[Opening PROVIDED MATERIAL section]
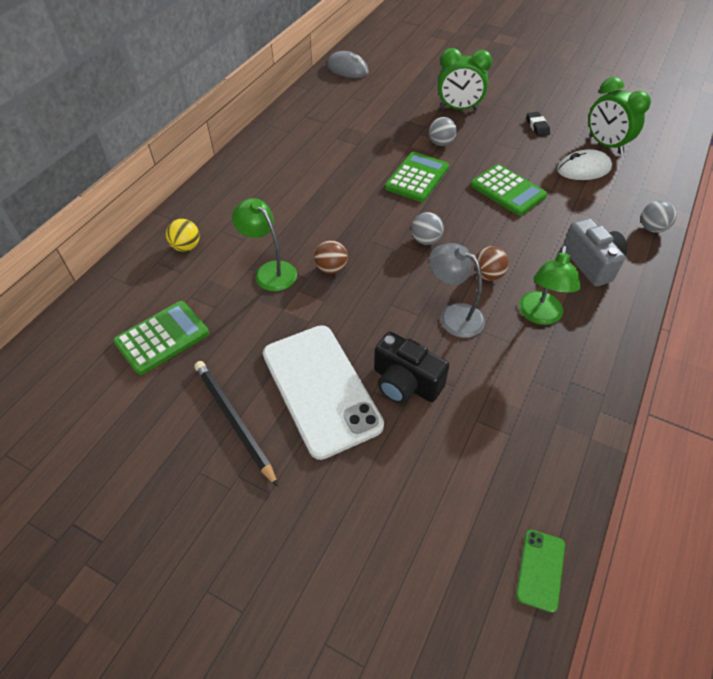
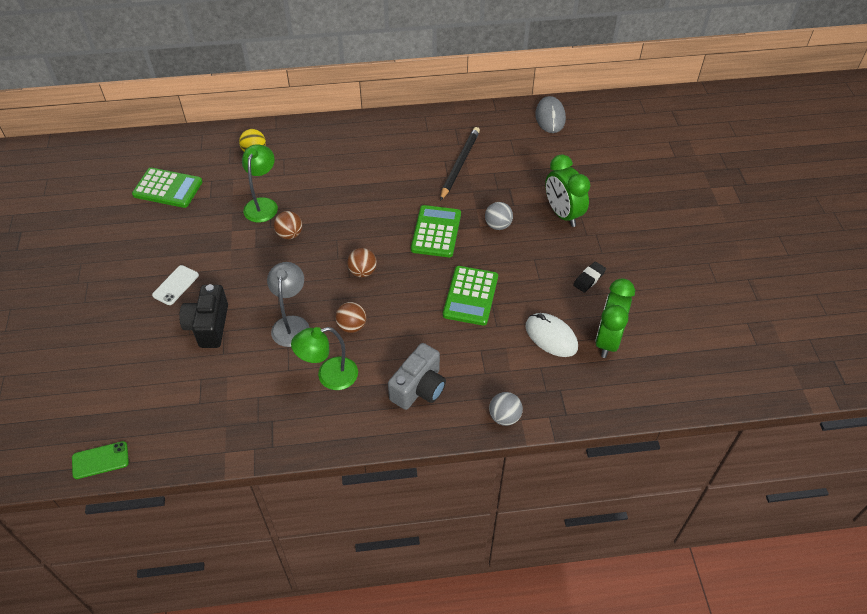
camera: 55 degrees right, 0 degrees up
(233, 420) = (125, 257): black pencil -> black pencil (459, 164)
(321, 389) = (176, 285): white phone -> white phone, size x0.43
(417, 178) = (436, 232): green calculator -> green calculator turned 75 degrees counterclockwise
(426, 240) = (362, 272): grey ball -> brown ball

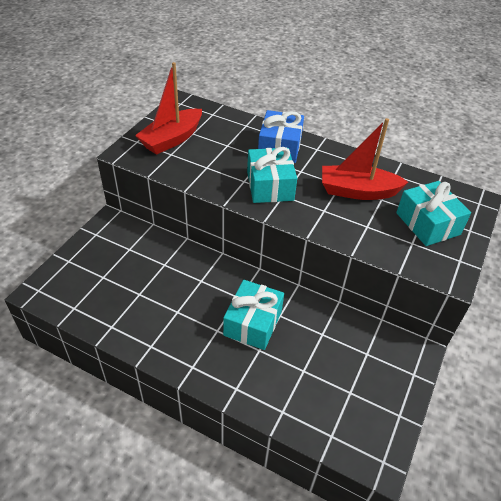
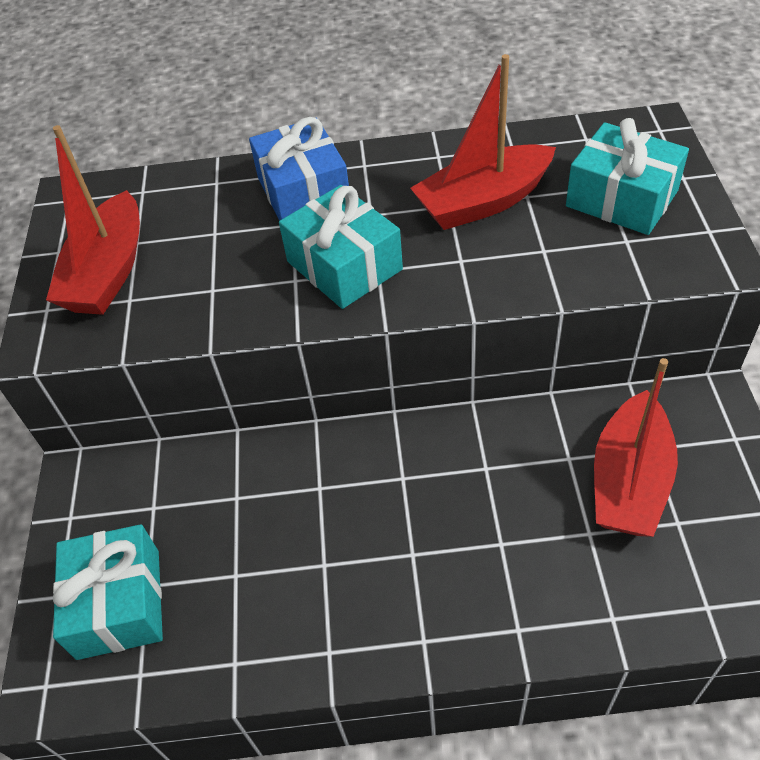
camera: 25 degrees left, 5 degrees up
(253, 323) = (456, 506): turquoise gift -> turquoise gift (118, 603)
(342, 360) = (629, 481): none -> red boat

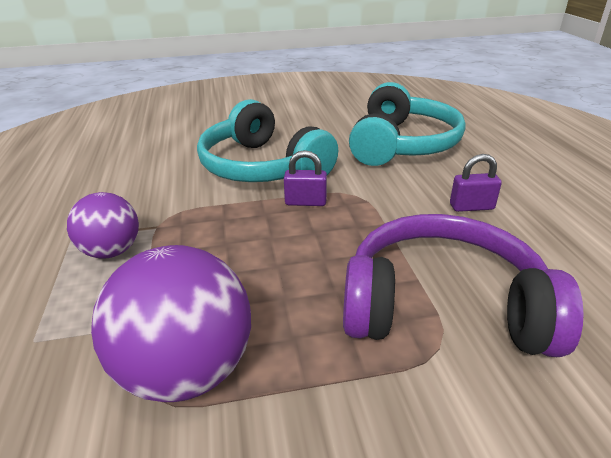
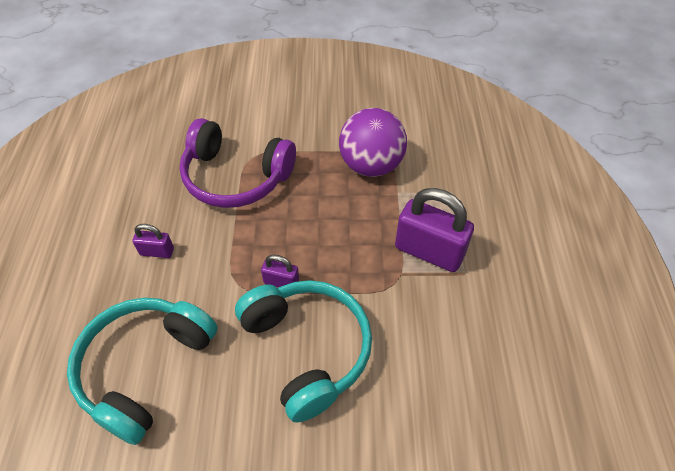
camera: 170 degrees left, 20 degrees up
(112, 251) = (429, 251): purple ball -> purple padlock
[Closing PROVIDED MATERIAL section]
WHAT IS NEEDED:
Scan the preceding listing for the string "ball" and copy every line where it occurs.

EXERCISE RESPONSE:
(426, 240) = (362, 272): grey ball -> brown ball
(112, 251) = (429, 251): purple ball -> purple padlock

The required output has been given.